**Description of the task**
Please copy out each line of the entries in which "yellow" appears.

━━━━━━

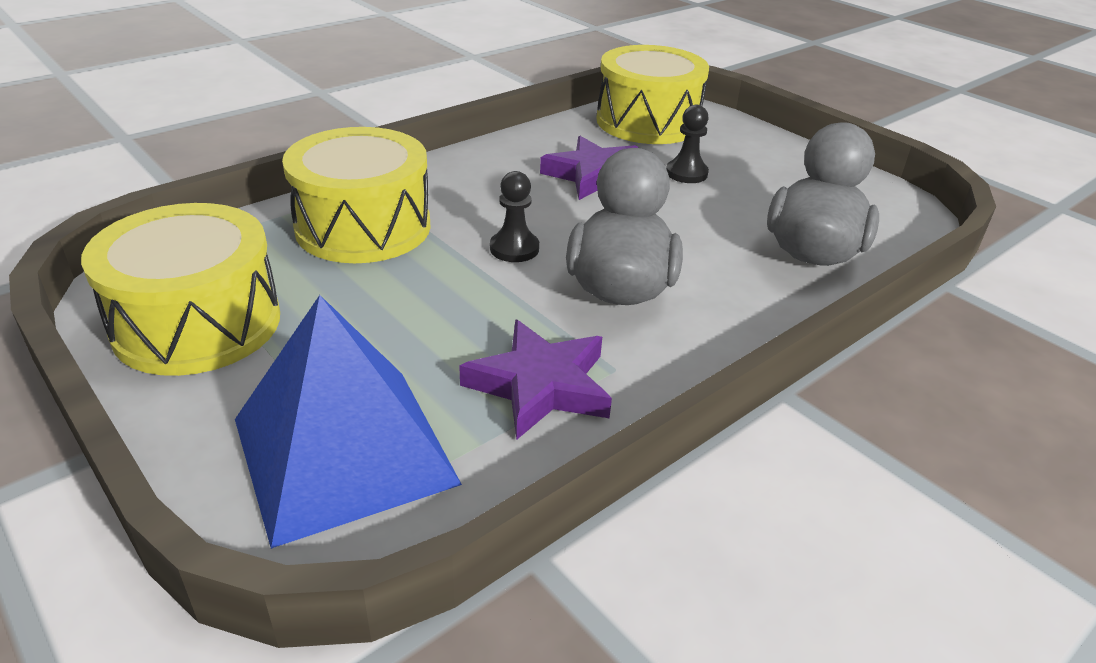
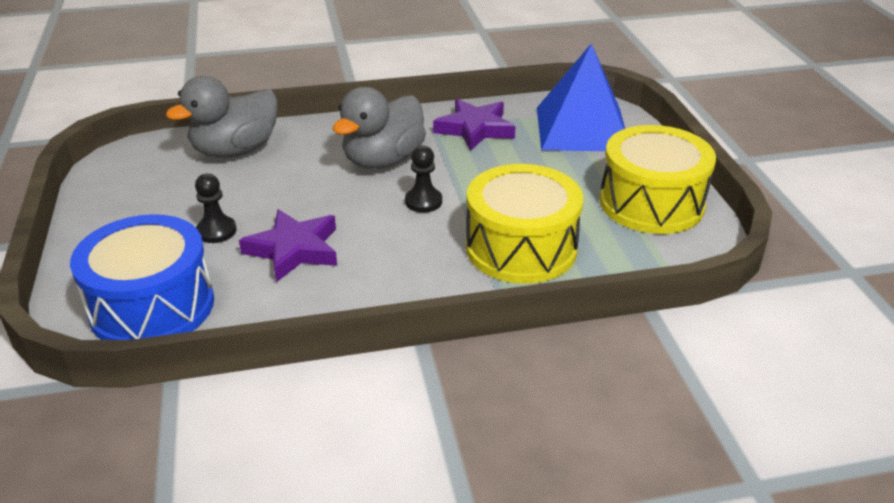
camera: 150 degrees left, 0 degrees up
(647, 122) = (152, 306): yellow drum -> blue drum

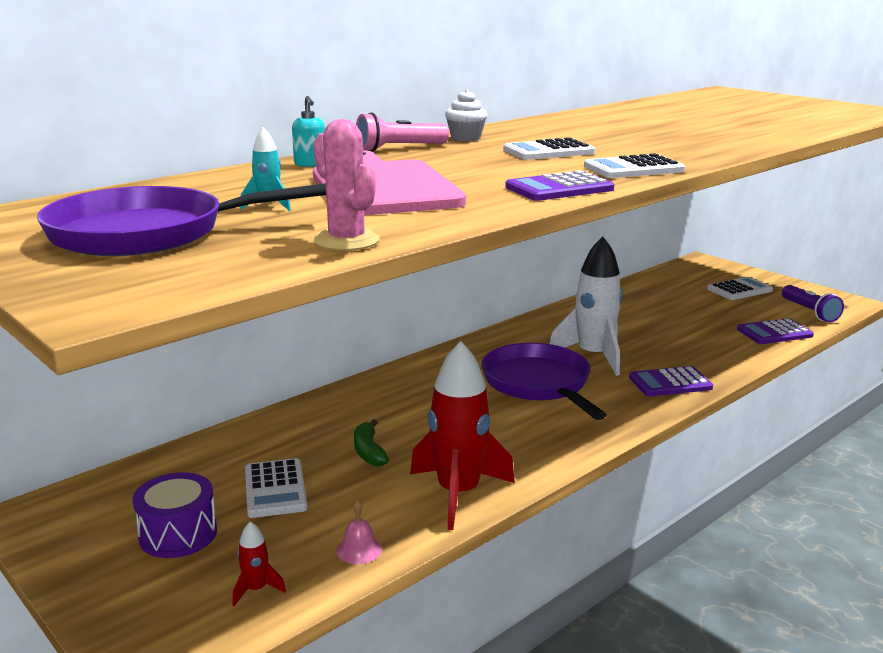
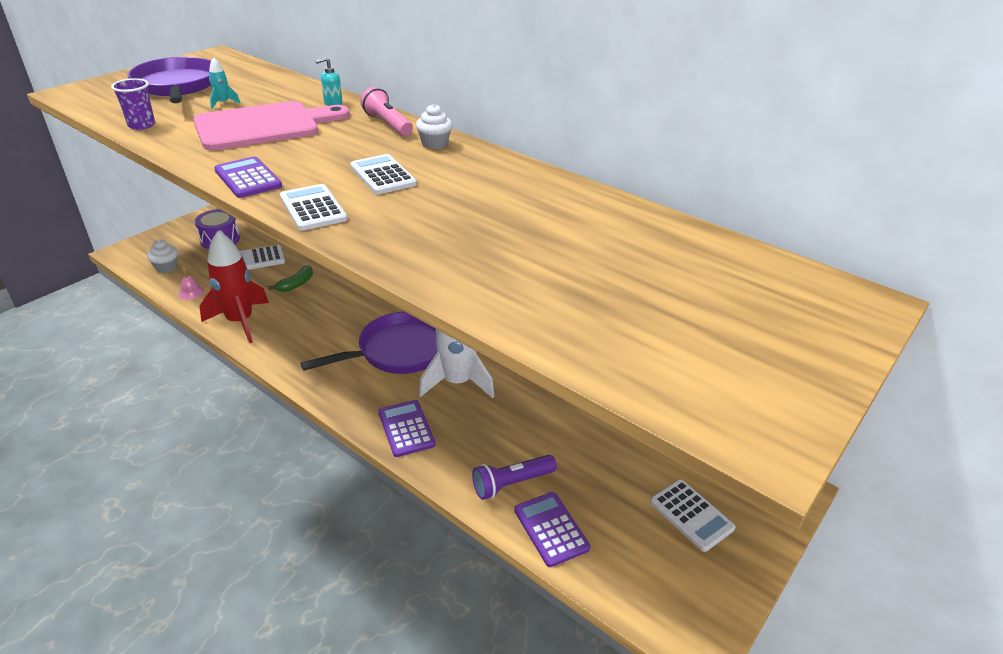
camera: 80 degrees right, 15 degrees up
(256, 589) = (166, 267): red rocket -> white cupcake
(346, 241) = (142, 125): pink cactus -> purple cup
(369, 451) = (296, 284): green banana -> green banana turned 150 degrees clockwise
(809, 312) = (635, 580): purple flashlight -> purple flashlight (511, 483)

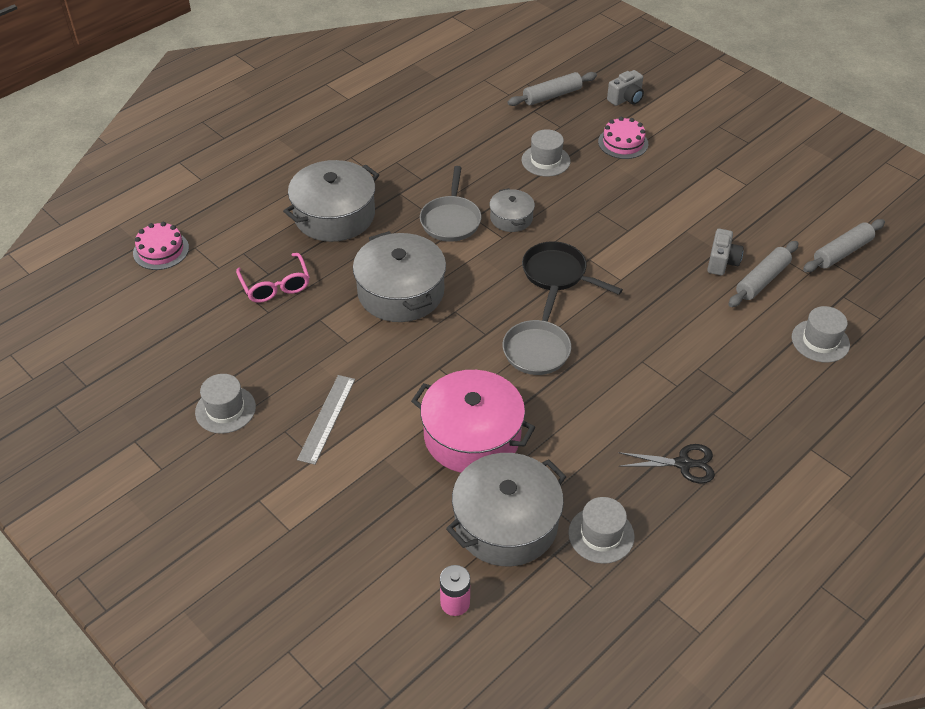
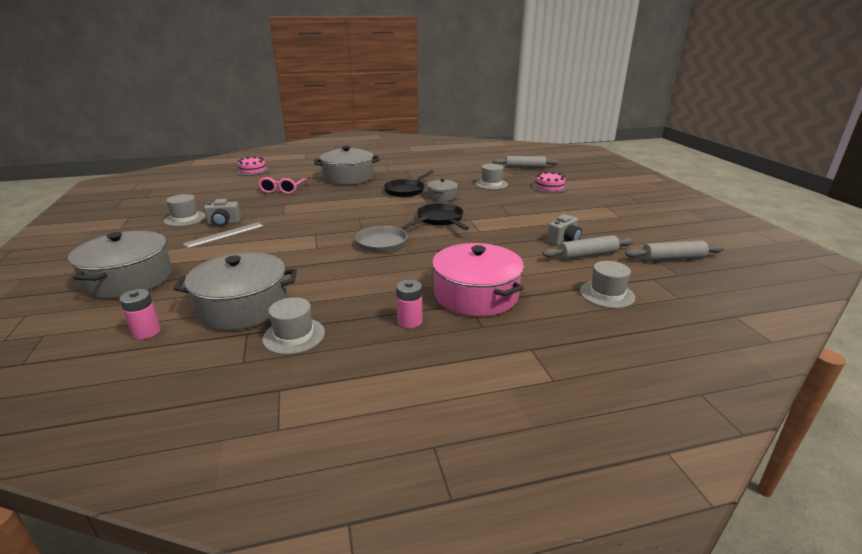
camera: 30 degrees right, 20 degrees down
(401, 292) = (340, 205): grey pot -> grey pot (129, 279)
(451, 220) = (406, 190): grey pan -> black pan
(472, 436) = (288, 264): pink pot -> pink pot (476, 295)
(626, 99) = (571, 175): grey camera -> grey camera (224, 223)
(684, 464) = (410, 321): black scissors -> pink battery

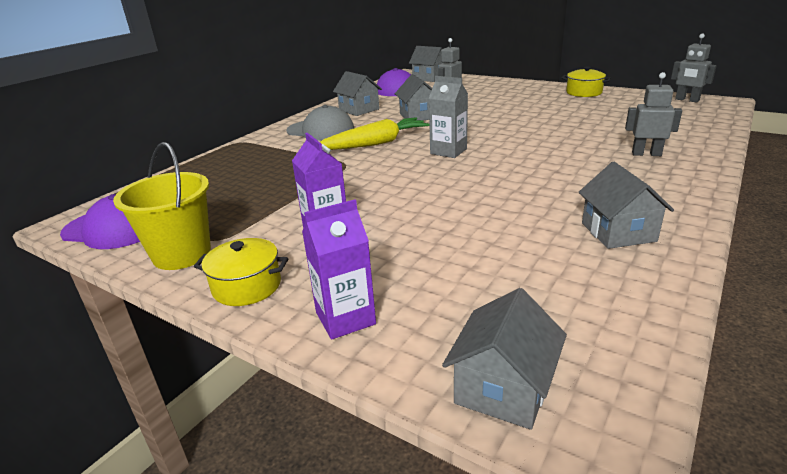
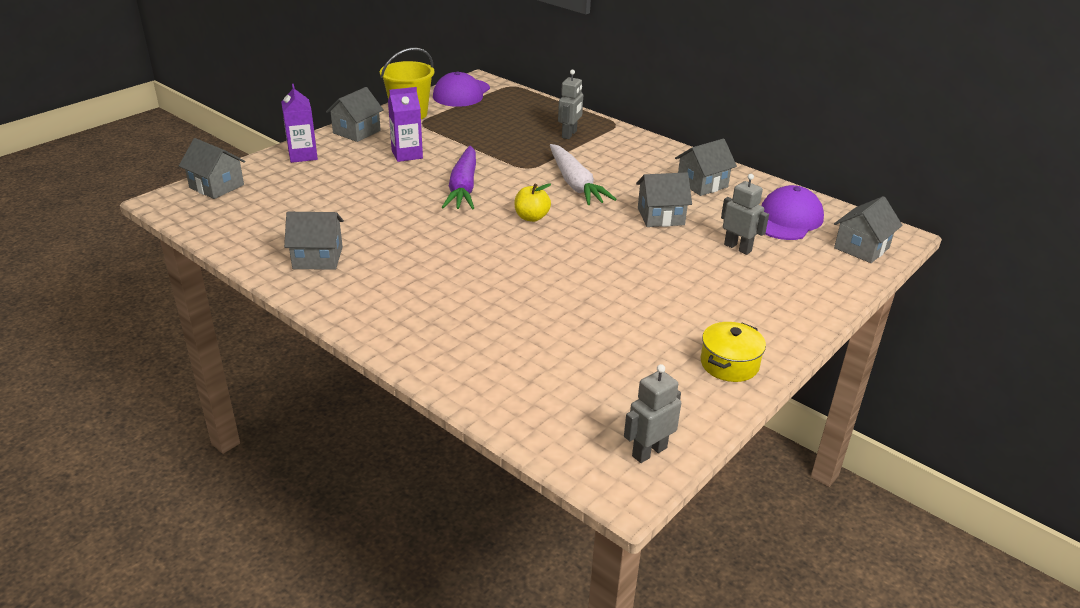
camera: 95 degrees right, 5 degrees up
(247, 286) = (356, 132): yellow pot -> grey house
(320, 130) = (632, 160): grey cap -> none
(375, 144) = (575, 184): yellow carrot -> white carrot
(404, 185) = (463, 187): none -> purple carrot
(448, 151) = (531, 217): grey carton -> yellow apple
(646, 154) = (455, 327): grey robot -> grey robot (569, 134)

━━━━━━

**Task answer**
(647, 122) = (152, 306): yellow drum -> blue drum
(247, 286) = (356, 132): yellow pot -> grey house
(375, 144) = (575, 184): yellow carrot -> white carrot
(448, 151) = (531, 217): grey carton -> yellow apple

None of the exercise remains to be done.